Task to complete
Restate all data exactly. No images.
- - - - - - -
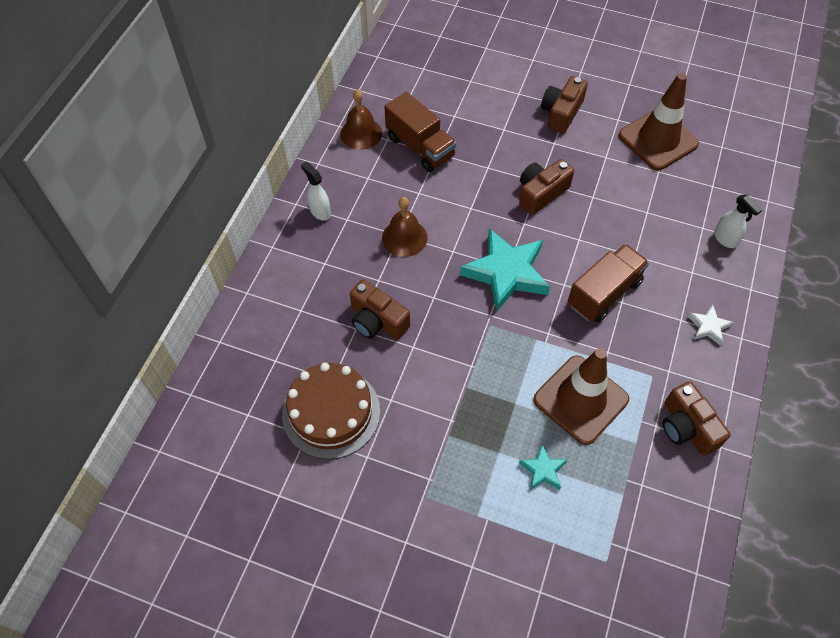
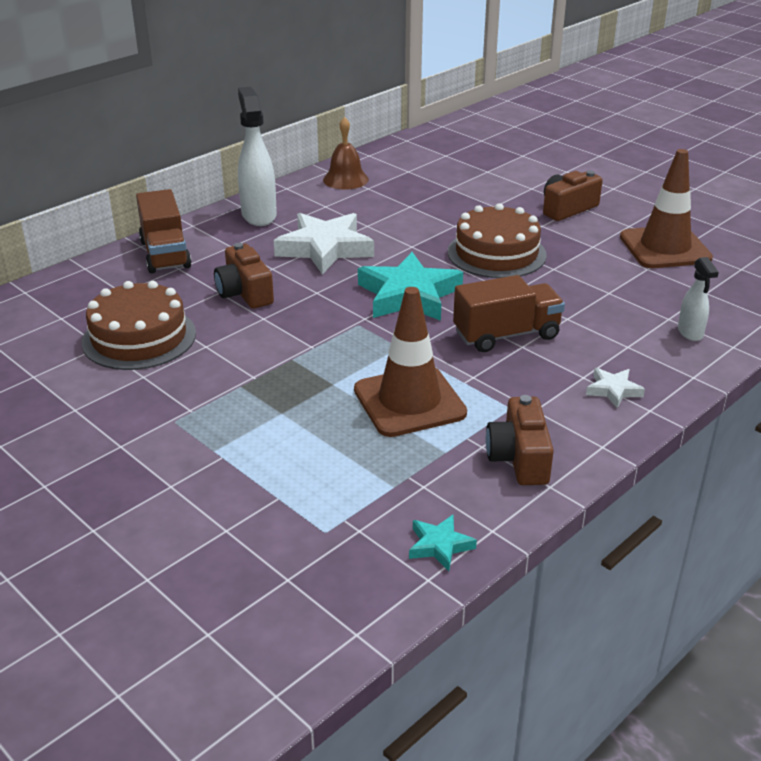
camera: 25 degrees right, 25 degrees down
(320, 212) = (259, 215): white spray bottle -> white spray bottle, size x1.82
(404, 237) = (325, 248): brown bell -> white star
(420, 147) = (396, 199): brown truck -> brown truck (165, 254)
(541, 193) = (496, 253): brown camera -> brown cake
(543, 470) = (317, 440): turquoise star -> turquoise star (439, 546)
- - - - - - -
Response to this task
camera: 25 degrees right, 25 degrees down
(320, 212) = (259, 215): white spray bottle -> white spray bottle, size x1.82
(404, 237) = (325, 248): brown bell -> white star
(420, 147) = (396, 199): brown truck -> brown truck (165, 254)
(541, 193) = (496, 253): brown camera -> brown cake
(543, 470) = (317, 440): turquoise star -> turquoise star (439, 546)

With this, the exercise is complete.